DATASET EXTRACT -
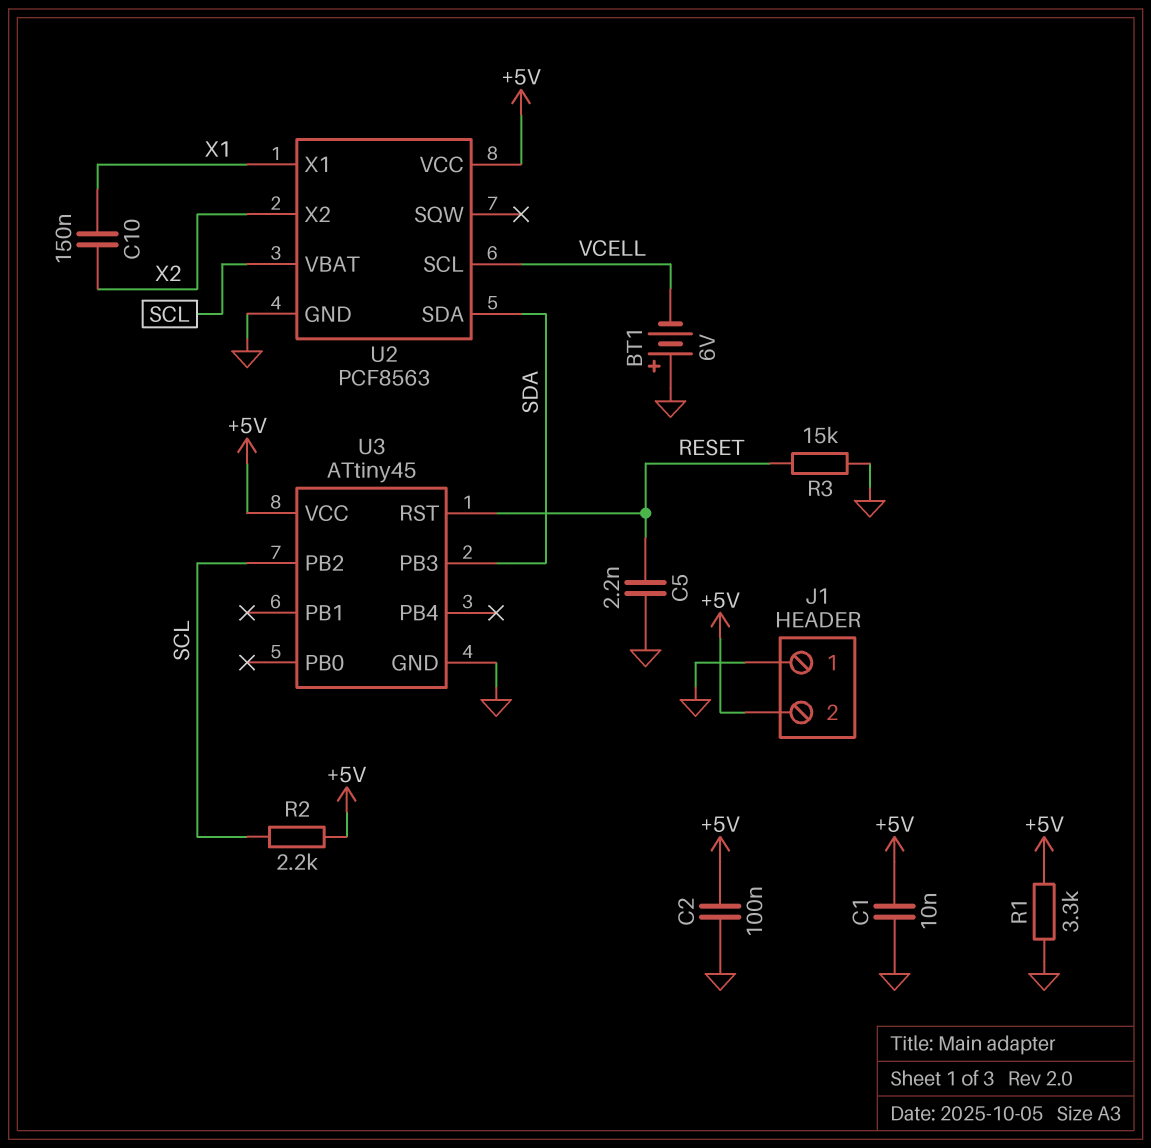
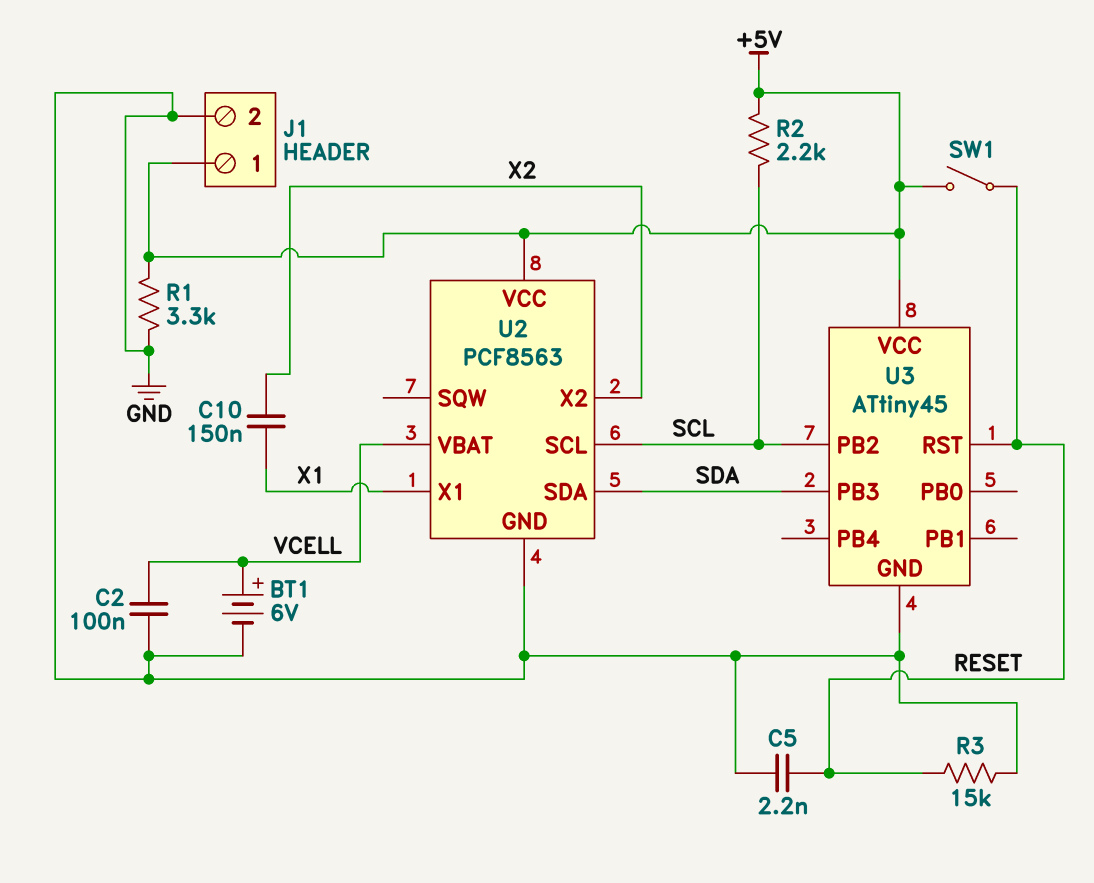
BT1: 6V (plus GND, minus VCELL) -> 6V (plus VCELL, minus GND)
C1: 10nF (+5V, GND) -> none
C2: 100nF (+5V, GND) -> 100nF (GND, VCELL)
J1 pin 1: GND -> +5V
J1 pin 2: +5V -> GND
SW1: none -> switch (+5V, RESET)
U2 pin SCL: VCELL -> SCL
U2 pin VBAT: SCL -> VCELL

WHAT YOU HAVE TO DO - Except for pictures, copy the records above exactly.

ANSWER FOR THIS EXERCISE -
BT1: 6V (plus GND, minus VCELL) -> 6V (plus VCELL, minus GND)
C1: 10nF (+5V, GND) -> none
C2: 100nF (+5V, GND) -> 100nF (GND, VCELL)
J1 pin 1: GND -> +5V
J1 pin 2: +5V -> GND
SW1: none -> switch (+5V, RESET)
U2 pin SCL: VCELL -> SCL
U2 pin VBAT: SCL -> VCELL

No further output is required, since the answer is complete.